Structured diff data -
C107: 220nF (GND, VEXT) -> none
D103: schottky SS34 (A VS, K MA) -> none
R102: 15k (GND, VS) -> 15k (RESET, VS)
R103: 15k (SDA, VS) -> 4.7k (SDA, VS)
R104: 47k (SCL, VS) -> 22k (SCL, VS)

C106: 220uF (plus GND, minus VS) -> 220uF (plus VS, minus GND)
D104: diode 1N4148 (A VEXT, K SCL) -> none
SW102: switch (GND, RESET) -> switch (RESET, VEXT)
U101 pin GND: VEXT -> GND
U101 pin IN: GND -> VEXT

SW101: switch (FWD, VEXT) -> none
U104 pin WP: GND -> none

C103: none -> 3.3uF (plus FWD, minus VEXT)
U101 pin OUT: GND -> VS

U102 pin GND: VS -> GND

Problem to solve -
Your answer should be one number: how many lines in the records above include "plus".

Answer box -
2